To do: Exactly the lines from the opening of the records through the line containing "op=moved; was=golden pear;" should be copied, with both included.
·····
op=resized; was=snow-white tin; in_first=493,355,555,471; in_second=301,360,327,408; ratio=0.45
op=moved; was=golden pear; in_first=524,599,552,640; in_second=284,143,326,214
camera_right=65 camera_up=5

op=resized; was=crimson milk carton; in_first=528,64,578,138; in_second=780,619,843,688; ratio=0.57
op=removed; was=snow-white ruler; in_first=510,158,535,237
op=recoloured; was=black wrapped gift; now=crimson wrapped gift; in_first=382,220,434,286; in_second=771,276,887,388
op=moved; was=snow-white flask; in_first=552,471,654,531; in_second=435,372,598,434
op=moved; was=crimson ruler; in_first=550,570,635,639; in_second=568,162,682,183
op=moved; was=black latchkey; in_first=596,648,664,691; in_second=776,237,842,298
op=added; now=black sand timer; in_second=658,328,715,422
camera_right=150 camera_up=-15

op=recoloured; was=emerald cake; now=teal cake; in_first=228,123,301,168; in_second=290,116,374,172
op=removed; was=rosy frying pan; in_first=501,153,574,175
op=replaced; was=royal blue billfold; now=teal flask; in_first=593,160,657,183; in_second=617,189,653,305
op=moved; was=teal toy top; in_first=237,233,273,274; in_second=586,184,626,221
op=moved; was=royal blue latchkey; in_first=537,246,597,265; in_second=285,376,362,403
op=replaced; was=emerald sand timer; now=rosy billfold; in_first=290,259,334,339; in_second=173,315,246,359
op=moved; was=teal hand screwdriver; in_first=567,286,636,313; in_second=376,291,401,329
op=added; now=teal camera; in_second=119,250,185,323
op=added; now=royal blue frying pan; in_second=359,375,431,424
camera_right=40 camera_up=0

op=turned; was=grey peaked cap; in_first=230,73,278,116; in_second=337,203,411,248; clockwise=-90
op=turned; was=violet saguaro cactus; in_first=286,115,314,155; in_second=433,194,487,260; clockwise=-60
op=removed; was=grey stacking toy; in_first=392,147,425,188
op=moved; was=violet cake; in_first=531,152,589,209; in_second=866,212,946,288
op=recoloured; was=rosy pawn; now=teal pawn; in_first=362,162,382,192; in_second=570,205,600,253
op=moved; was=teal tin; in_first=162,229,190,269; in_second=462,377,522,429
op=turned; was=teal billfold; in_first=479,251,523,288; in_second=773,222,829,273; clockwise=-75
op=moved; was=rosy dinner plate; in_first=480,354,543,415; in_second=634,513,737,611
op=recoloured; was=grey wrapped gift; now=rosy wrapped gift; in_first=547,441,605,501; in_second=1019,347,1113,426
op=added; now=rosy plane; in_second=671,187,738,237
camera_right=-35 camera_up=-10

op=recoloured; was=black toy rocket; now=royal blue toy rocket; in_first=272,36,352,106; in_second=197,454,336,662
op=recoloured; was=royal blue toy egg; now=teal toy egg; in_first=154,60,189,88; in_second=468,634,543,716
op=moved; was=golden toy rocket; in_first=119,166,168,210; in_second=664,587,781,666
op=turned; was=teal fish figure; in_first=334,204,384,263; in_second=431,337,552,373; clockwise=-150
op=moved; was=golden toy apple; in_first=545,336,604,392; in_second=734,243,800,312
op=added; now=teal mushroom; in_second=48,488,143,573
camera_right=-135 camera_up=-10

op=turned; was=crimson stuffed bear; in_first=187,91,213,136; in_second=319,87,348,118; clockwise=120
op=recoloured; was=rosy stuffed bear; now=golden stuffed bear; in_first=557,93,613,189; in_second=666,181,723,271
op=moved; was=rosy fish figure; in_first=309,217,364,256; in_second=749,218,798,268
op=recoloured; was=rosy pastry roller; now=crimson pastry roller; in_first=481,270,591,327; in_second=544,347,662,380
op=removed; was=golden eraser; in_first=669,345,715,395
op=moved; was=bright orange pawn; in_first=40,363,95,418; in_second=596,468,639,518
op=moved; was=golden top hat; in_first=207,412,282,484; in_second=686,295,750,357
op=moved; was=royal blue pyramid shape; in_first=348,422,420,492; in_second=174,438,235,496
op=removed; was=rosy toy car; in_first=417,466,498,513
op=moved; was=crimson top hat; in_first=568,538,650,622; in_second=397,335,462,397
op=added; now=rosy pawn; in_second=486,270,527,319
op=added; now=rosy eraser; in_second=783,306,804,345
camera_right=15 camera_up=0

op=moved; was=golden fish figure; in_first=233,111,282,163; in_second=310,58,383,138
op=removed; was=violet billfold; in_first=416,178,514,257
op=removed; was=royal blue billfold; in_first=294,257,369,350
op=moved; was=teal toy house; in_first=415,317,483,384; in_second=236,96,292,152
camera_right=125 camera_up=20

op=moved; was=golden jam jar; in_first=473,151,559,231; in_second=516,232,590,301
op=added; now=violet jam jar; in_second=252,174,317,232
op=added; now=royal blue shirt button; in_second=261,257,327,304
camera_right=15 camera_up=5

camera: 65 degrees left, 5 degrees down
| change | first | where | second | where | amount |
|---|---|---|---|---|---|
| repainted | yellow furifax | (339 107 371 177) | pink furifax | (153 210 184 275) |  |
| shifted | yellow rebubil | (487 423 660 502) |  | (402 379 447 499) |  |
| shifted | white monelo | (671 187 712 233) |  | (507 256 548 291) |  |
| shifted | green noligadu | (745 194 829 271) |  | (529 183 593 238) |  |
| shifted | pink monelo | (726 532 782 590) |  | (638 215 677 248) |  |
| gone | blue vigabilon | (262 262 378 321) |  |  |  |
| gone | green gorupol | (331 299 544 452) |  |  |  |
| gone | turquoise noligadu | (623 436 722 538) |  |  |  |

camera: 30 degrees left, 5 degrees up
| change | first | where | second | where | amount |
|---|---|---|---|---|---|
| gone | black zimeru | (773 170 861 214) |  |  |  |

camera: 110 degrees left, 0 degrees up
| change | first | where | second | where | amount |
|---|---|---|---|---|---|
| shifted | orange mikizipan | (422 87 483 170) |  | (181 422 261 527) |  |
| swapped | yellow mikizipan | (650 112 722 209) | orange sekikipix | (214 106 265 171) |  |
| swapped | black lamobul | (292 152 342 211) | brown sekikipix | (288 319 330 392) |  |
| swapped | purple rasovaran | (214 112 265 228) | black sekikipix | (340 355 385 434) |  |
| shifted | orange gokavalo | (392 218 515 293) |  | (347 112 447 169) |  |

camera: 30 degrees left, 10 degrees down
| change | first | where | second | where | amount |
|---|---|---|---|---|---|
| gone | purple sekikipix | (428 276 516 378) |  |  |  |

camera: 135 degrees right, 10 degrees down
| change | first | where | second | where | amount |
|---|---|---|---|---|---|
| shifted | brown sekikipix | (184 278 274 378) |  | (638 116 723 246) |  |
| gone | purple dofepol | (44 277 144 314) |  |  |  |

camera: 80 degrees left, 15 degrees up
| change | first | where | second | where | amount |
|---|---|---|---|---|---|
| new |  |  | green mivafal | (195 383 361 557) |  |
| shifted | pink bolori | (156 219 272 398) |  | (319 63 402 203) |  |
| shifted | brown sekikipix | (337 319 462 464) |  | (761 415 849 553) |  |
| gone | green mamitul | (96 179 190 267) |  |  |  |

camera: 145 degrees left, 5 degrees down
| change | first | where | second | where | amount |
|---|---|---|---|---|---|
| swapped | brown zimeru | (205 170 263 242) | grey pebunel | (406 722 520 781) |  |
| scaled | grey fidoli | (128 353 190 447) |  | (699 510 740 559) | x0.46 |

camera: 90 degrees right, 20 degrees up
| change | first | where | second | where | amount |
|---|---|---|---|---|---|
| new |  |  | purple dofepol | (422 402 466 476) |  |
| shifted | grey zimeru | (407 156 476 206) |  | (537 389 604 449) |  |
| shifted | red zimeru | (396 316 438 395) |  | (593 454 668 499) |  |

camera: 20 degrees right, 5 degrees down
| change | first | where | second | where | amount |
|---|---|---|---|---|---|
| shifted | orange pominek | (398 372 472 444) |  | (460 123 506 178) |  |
·····
Result of this exercise:
op=resized; was=snow-white tin; in_first=493,355,555,471; in_second=301,360,327,408; ratio=0.45
op=moved; was=golden pear; in_first=524,599,552,640; in_second=284,143,326,214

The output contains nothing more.